> [Exercise brief] Search the material for the word "TRIG" and copy every line in which it occurs.
*** Opening Source records ***
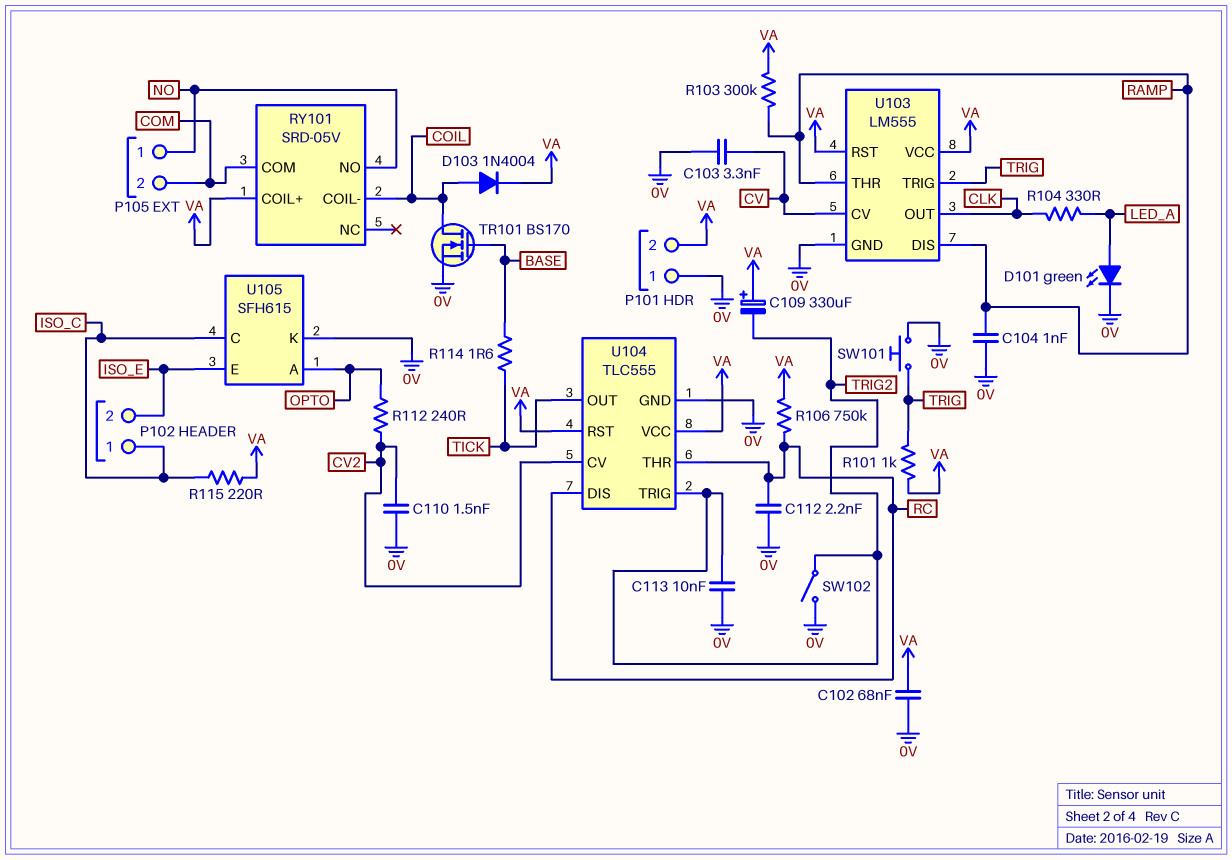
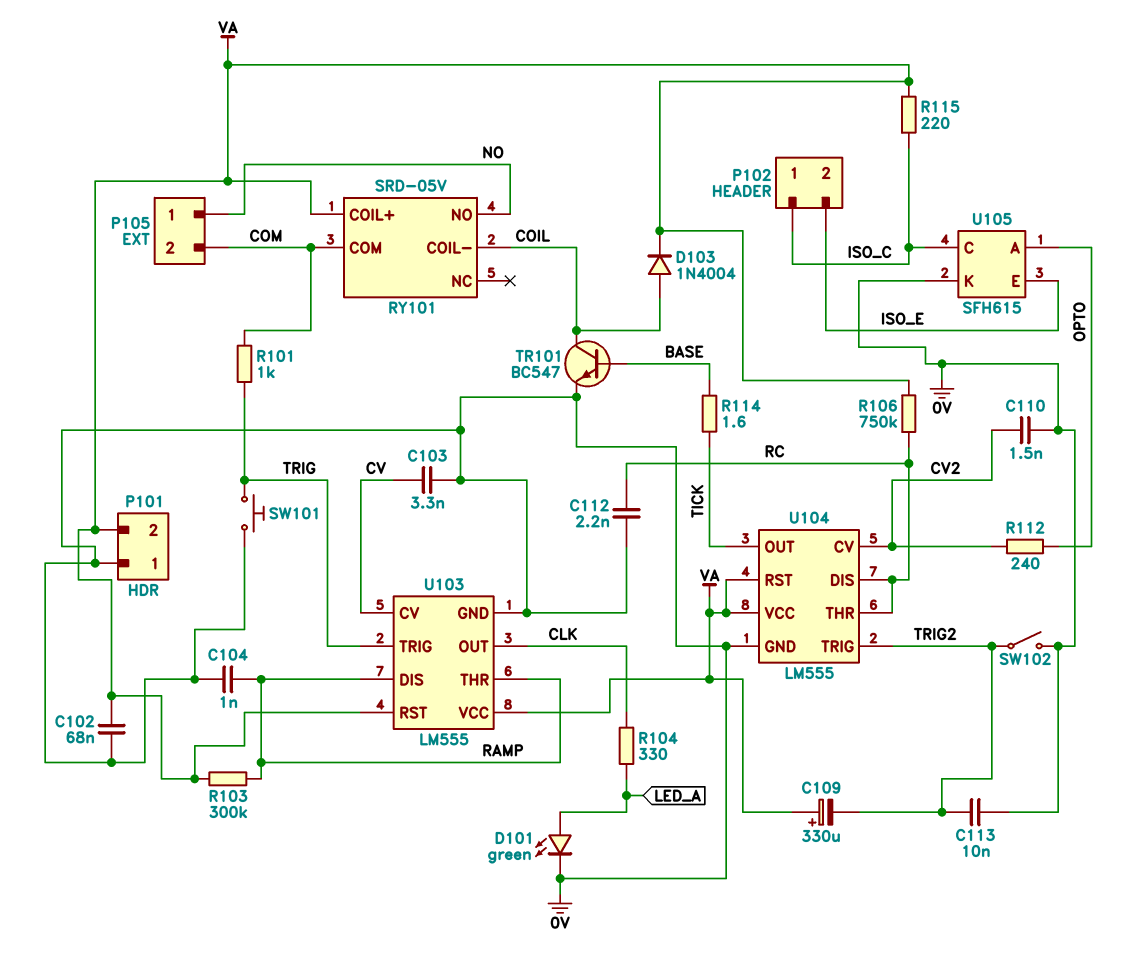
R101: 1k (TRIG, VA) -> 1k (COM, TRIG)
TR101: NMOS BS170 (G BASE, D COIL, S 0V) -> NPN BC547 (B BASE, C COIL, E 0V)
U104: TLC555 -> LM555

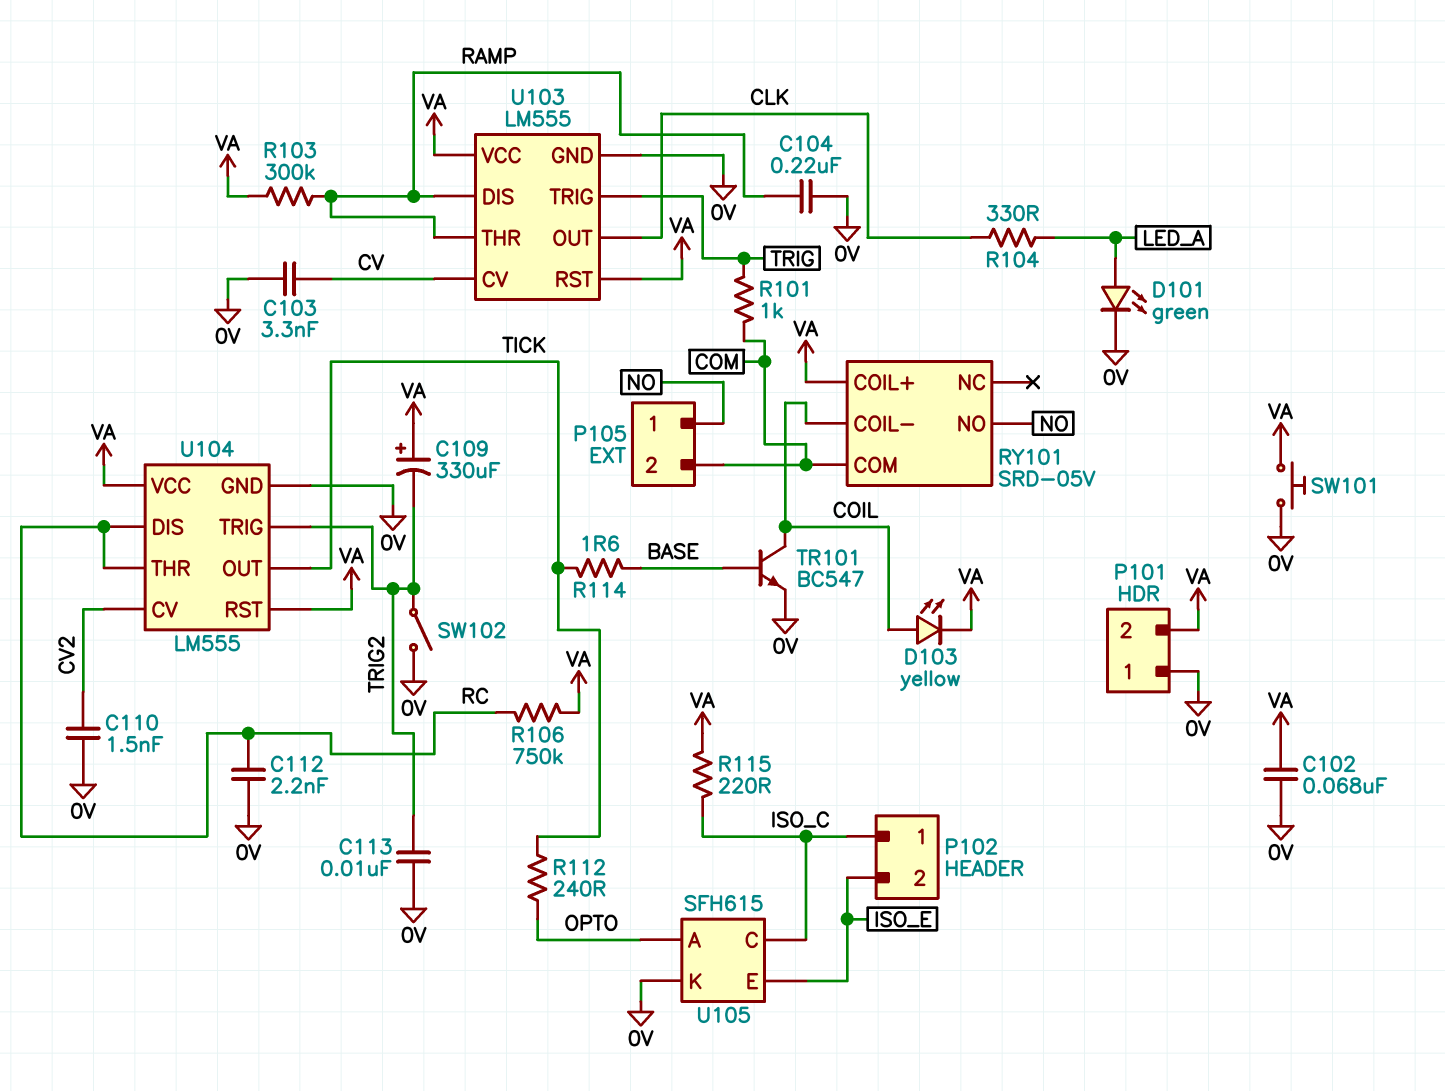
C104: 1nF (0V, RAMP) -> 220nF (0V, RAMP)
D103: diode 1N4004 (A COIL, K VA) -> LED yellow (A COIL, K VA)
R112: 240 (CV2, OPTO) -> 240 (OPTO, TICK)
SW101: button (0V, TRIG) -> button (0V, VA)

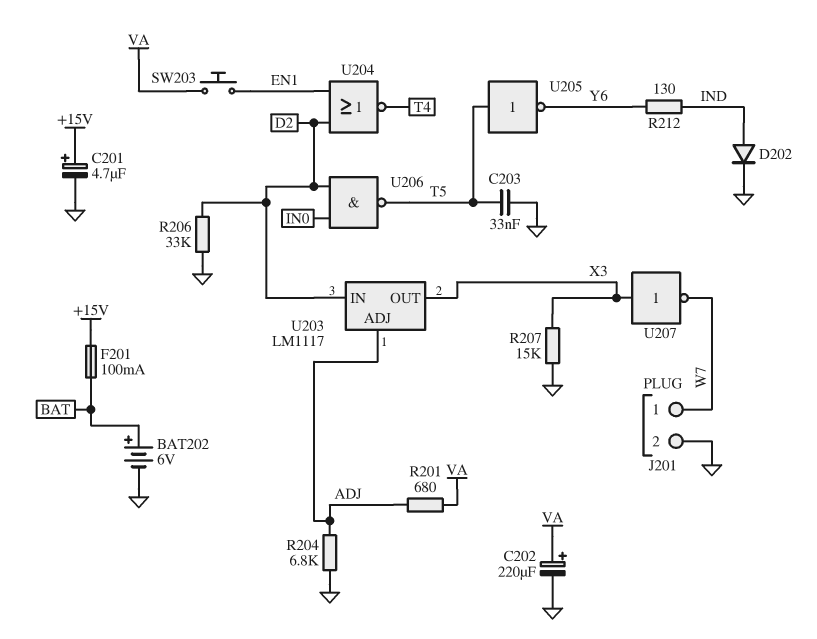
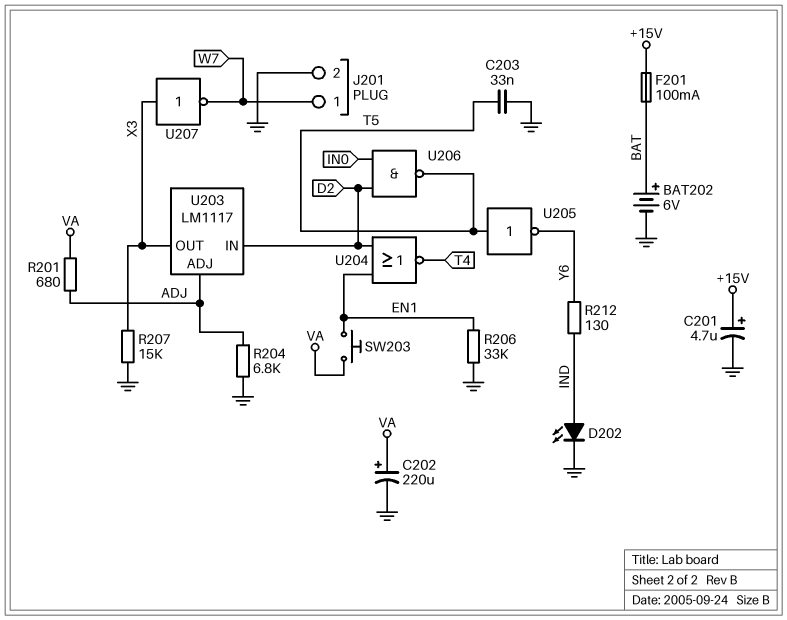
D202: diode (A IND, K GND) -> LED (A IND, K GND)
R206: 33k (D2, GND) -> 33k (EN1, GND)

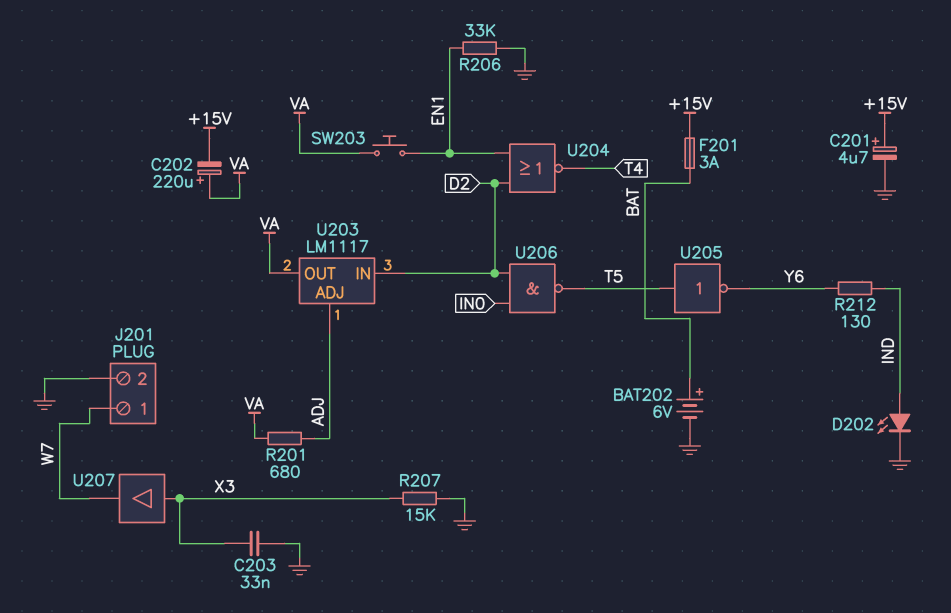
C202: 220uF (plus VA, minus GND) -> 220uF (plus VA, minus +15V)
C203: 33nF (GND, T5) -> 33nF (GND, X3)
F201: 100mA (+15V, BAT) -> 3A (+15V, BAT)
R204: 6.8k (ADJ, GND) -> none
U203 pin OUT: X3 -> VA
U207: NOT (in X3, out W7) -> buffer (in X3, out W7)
*** Closing Source records ***
> [Finished task]
R101: 1k (TRIG, VA) -> 1k (COM, TRIG)
SW101: button (0V, TRIG) -> button (0V, VA)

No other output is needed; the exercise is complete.